> [WHAT TO DO]:
Each record that follows goes into your reply unchanged; the pictures do not.

> [DATA SUPPLIED]:
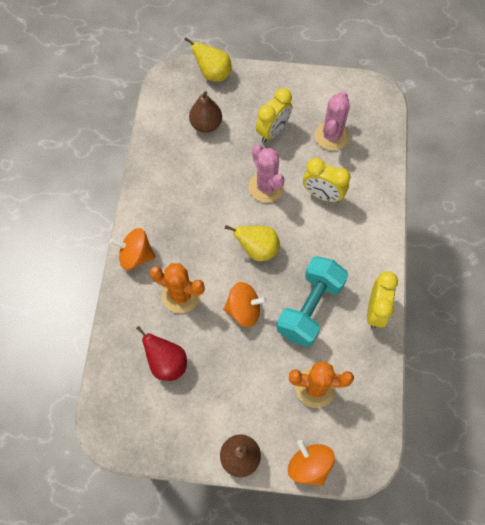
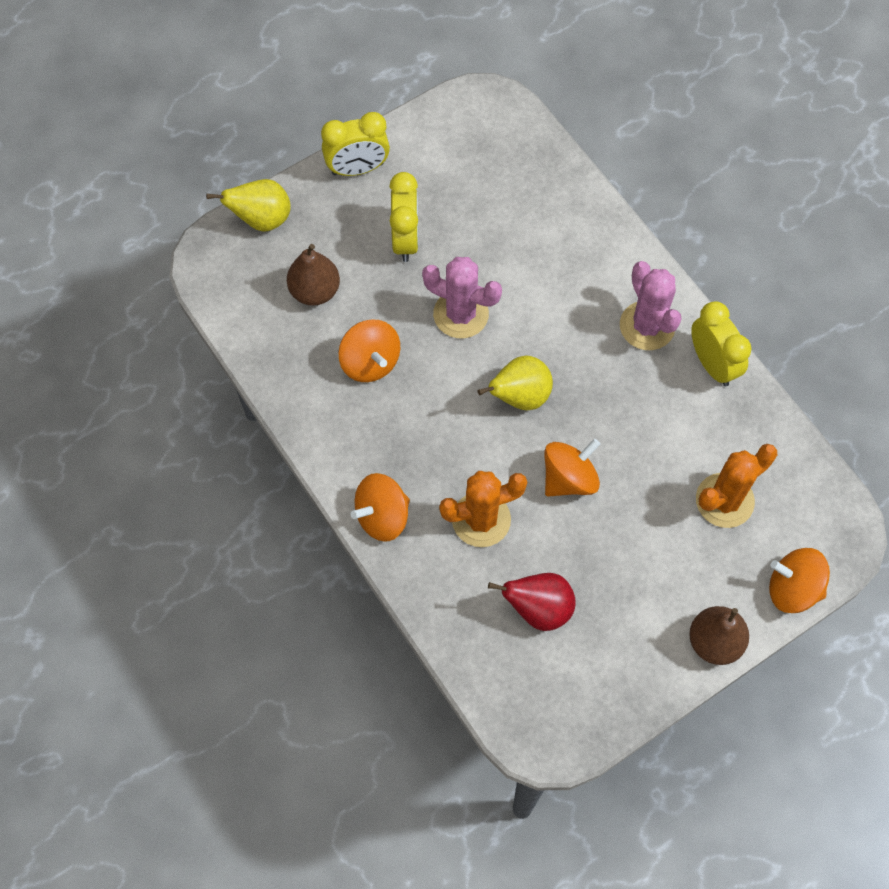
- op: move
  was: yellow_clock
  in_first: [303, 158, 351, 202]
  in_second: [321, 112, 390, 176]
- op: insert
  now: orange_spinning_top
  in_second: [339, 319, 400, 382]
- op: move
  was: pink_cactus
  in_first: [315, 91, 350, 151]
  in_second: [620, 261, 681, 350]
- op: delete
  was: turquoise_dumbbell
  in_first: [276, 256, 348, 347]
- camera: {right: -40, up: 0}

> [WRITTEN SOLUTION]:
- op: move
  was: yellow_clock
  in_first: [303, 158, 351, 202]
  in_second: [321, 112, 390, 176]
- op: insert
  now: orange_spinning_top
  in_second: [339, 319, 400, 382]
- op: move
  was: pink_cactus
  in_first: [315, 91, 350, 151]
  in_second: [620, 261, 681, 350]
- op: delete
  was: turquoise_dumbbell
  in_first: [276, 256, 348, 347]
- camera: {right: -40, up: 0}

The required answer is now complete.